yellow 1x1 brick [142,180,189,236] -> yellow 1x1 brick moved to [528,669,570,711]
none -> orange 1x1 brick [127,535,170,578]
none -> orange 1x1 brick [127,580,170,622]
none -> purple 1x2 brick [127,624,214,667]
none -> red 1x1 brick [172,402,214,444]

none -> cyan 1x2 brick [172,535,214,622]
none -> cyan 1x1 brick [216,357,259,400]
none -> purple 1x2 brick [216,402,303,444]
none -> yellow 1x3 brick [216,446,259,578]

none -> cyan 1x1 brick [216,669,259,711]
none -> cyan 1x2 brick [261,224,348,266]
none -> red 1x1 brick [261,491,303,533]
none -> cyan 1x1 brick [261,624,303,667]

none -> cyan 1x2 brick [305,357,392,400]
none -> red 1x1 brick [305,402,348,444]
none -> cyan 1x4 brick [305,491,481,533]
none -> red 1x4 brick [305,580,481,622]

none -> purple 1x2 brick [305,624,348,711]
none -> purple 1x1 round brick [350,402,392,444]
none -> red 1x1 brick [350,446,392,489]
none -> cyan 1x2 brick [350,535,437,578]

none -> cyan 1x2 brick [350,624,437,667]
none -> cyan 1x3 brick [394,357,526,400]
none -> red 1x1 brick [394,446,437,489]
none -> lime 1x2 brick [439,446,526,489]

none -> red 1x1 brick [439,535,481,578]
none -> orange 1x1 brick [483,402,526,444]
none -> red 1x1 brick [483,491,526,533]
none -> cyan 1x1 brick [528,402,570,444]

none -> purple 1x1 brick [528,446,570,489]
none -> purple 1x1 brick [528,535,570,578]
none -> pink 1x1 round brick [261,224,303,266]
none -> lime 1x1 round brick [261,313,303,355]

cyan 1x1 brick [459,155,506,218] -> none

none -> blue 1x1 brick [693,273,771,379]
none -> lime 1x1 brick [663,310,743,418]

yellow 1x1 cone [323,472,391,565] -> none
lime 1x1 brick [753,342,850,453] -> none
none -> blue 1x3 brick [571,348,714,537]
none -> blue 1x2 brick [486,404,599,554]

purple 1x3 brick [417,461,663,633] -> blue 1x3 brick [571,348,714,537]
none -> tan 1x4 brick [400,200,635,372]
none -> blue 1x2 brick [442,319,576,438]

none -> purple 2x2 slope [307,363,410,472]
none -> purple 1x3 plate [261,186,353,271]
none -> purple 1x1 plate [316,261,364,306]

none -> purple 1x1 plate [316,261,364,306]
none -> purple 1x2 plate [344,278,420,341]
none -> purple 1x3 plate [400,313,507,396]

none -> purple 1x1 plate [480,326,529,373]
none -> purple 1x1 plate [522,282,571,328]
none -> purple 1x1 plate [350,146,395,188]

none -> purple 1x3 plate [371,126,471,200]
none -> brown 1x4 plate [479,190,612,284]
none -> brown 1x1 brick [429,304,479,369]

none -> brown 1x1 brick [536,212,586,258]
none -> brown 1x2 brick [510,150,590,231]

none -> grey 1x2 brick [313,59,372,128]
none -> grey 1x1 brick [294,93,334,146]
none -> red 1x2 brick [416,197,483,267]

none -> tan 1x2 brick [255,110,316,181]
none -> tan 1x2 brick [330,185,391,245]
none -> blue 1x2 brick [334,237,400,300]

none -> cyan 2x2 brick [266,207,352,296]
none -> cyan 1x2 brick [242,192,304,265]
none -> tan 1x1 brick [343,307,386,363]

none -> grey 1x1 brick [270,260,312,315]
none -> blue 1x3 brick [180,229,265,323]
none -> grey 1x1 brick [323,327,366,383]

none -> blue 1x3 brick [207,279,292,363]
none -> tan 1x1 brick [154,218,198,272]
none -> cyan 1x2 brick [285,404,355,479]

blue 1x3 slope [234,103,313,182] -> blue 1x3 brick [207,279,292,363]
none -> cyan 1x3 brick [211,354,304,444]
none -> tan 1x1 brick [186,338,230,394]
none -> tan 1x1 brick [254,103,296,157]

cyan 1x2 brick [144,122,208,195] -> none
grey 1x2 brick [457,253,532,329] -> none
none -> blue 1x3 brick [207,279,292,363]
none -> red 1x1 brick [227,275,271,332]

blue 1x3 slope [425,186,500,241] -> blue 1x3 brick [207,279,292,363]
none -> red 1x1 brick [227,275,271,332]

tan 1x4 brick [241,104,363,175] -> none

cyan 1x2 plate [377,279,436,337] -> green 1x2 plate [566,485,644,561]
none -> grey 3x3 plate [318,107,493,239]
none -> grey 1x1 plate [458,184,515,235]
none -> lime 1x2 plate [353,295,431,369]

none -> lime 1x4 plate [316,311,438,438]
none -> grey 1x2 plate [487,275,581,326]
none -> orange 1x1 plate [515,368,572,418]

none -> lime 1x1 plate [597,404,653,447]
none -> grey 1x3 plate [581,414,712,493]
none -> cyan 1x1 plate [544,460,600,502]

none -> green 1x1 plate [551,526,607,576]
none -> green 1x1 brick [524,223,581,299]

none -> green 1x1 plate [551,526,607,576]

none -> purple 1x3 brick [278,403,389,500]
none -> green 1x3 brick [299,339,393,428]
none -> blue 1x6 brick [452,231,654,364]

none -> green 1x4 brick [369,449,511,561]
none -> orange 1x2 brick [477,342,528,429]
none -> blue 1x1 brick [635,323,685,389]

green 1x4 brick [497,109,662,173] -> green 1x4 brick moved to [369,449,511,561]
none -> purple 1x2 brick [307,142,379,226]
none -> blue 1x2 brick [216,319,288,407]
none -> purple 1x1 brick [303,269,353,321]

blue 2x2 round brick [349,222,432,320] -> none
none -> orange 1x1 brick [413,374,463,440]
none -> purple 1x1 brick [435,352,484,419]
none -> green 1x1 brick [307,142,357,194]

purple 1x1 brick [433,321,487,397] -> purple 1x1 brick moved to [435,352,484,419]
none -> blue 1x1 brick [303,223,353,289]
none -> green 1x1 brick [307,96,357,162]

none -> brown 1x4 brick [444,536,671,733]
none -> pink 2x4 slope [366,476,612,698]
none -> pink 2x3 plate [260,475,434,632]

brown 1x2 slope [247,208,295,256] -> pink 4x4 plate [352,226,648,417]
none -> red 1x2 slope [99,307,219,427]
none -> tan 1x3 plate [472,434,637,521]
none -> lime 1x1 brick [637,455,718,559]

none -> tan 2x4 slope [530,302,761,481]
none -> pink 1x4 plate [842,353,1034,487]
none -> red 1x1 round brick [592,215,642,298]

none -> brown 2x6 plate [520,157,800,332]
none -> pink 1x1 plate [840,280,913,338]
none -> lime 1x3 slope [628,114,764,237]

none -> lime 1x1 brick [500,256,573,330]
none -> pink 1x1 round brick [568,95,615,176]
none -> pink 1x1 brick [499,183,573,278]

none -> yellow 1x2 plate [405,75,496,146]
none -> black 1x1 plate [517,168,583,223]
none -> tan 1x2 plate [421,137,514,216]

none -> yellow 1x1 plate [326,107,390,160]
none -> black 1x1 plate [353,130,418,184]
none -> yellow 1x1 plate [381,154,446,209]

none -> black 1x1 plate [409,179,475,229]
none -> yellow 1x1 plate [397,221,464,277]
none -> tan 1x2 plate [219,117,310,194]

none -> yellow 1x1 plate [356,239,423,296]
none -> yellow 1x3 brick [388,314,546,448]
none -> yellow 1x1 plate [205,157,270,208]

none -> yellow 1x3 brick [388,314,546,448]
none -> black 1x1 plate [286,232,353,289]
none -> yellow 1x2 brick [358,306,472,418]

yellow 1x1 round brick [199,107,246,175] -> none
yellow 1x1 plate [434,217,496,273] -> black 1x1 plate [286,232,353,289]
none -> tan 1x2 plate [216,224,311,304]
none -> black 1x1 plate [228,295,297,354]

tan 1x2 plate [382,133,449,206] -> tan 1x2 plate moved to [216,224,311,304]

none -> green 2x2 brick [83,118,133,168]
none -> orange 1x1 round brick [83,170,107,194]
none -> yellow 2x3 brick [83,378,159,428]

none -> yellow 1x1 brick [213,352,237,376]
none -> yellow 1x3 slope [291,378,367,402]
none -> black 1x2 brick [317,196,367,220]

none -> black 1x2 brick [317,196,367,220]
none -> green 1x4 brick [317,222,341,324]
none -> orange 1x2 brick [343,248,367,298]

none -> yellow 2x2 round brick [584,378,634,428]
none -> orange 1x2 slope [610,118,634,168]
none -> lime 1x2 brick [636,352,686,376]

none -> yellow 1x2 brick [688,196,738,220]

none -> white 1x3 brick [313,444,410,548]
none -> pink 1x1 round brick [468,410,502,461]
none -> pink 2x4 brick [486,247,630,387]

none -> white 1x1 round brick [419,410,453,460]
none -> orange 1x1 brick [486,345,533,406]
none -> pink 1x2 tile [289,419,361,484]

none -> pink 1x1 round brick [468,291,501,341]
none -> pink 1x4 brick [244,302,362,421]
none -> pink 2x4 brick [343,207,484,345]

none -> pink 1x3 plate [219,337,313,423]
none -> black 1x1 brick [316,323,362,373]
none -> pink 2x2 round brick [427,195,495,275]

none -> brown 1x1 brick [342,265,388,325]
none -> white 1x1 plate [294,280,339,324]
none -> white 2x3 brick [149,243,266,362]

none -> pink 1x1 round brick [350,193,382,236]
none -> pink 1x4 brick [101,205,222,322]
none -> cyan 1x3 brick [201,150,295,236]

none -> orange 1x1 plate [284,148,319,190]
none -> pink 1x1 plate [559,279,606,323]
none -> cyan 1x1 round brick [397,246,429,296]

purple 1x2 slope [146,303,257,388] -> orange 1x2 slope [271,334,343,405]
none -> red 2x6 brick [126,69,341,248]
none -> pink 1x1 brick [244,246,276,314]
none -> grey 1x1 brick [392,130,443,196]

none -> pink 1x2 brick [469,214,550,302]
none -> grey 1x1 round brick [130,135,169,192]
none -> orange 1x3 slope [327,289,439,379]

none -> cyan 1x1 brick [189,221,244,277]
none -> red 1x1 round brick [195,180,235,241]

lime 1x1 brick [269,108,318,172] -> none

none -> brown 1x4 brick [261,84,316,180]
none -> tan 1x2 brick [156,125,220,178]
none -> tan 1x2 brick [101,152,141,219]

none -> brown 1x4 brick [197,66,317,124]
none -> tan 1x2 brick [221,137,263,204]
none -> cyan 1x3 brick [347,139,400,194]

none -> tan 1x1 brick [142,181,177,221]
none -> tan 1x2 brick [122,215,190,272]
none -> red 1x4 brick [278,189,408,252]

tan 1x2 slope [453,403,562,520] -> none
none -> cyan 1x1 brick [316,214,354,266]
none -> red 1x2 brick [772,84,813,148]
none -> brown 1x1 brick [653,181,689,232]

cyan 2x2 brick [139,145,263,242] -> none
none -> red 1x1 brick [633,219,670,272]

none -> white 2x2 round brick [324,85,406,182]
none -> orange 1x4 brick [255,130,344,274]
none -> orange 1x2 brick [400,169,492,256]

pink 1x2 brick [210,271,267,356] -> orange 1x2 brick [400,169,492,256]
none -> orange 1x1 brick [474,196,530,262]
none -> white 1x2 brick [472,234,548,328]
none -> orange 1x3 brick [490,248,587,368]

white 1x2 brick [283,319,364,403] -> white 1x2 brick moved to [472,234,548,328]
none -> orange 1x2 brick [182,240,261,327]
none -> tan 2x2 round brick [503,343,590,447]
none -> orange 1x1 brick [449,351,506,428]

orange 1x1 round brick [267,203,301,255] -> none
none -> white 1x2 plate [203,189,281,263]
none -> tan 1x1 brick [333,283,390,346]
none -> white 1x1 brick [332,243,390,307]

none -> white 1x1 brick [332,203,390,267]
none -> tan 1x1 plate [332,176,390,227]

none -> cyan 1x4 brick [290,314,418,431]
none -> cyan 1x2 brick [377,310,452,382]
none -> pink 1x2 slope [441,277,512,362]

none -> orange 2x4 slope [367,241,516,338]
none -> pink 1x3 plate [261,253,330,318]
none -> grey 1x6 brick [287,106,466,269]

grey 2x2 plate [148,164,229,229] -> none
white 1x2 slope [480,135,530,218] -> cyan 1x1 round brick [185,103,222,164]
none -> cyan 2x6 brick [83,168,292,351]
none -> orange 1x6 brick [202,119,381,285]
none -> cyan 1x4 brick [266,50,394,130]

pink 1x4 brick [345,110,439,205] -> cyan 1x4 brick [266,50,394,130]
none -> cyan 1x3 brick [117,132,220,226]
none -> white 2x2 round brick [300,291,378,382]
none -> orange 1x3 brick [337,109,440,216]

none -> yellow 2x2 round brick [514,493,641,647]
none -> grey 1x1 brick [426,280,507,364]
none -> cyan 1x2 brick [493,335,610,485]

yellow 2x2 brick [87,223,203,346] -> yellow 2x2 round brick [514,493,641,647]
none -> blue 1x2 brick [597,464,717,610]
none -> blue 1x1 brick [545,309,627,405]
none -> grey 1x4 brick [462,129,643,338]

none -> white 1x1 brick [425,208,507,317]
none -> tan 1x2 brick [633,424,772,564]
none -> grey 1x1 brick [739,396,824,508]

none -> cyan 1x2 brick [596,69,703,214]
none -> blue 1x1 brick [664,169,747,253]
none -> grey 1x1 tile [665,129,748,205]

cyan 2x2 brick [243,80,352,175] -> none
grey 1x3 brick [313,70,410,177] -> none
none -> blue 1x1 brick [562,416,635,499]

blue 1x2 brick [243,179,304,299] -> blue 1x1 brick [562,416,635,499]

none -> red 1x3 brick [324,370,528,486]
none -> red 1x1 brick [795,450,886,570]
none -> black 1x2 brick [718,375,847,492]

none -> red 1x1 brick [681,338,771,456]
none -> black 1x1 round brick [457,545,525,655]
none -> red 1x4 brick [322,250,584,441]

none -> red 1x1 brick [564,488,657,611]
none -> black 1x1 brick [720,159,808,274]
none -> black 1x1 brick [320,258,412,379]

#####

*Goal of the exercise*.
Only the lines above starting at the line that holds "none -> purple 1x2 brick [127,624,214,667]" and ending at the line that holds "none -> cyan 1x2 brick [261,224,348,266]" are to be repeated, exactly and in full.

*Expected output*.
none -> purple 1x2 brick [127,624,214,667]
none -> red 1x1 brick [172,402,214,444]

none -> cyan 1x2 brick [172,535,214,622]
none -> cyan 1x1 brick [216,357,259,400]
none -> purple 1x2 brick [216,402,303,444]
none -> yellow 1x3 brick [216,446,259,578]

none -> cyan 1x1 brick [216,669,259,711]
none -> cyan 1x2 brick [261,224,348,266]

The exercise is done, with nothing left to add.